+++ DATA TO PROCESS +++

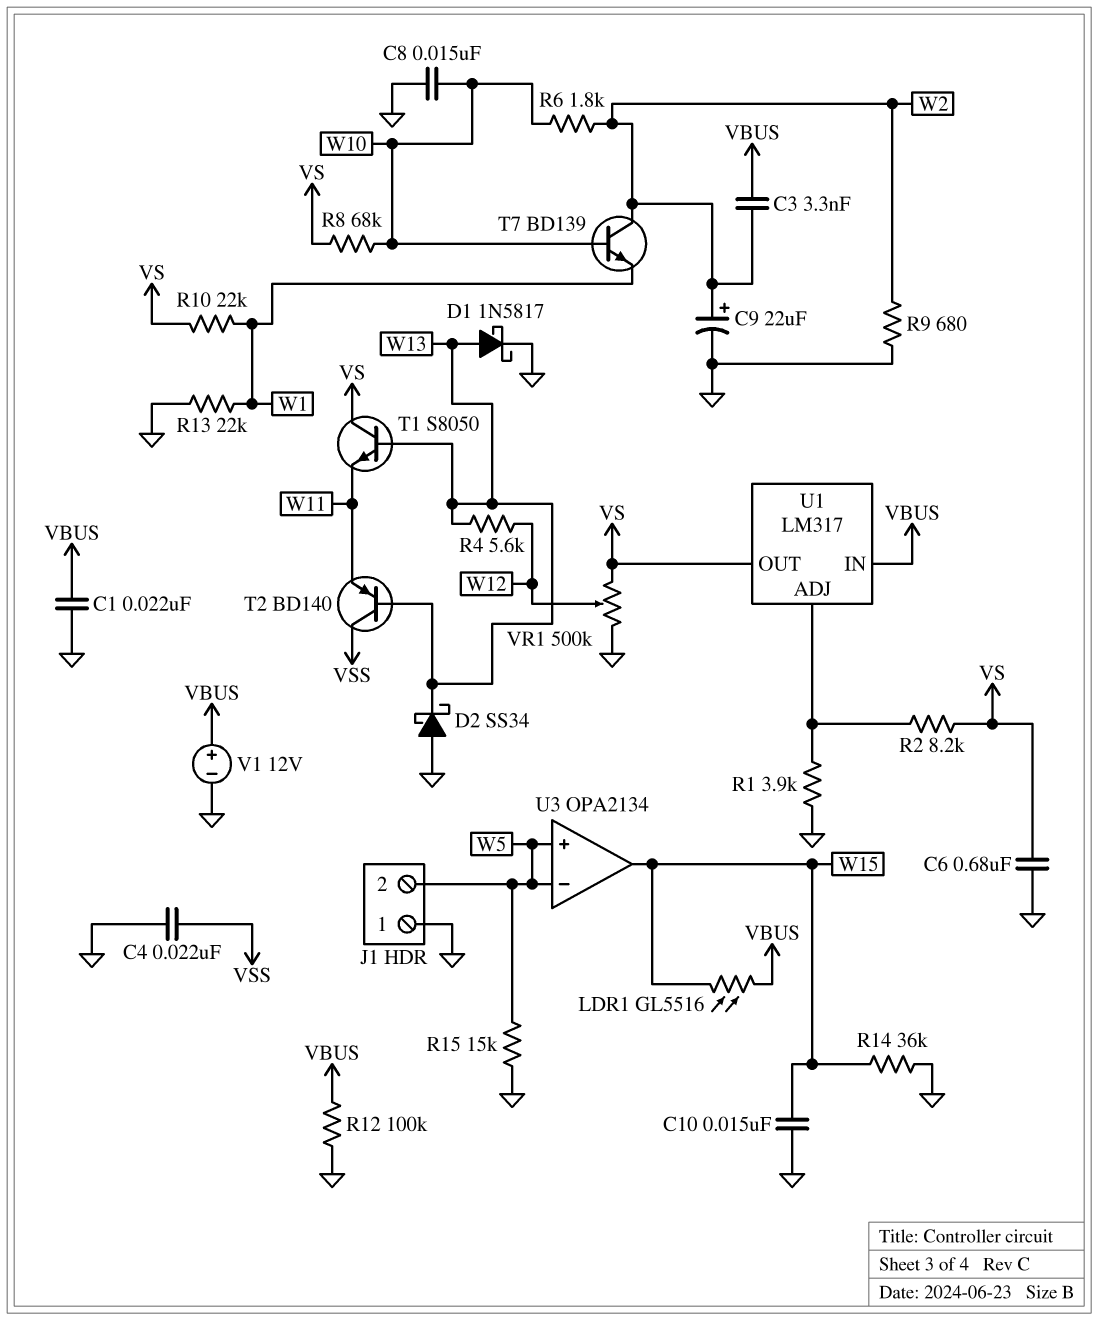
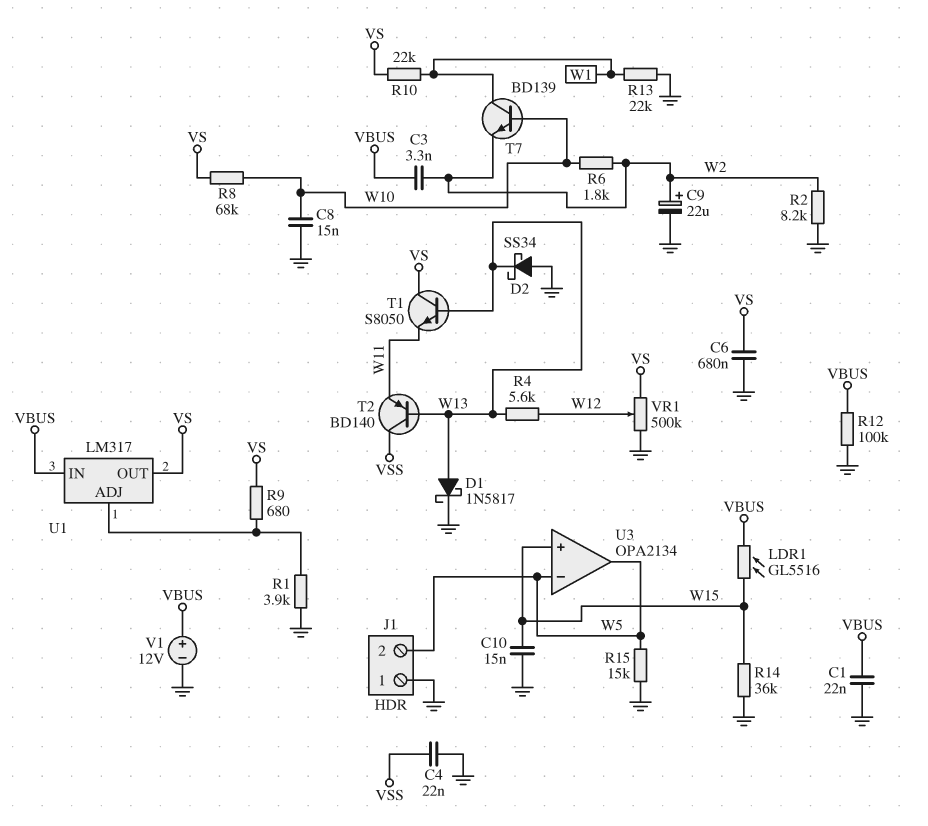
R2: 8.2k (U1/ADJ, VS) -> 8.2k (GND, W2)
R9: 680 (GND, W2) -> 680 (U1/ADJ, VS)
T7: NPN BD139 (B W10, C W2, E W1) -> NPN BD139 (B W10, C W1, E W2)
U3 pin in+: W5 -> W15
U3 pin out: W15 -> W5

+++

*YOUR ASSIGNMENT*
Would you please set down the data above again exactly, without its pictures?

*ANSWER SECTION*
R2: 8.2k (U1/ADJ, VS) -> 8.2k (GND, W2)
R9: 680 (GND, W2) -> 680 (U1/ADJ, VS)
T7: NPN BD139 (B W10, C W2, E W1) -> NPN BD139 (B W10, C W1, E W2)
U3 pin in+: W5 -> W15
U3 pin out: W15 -> W5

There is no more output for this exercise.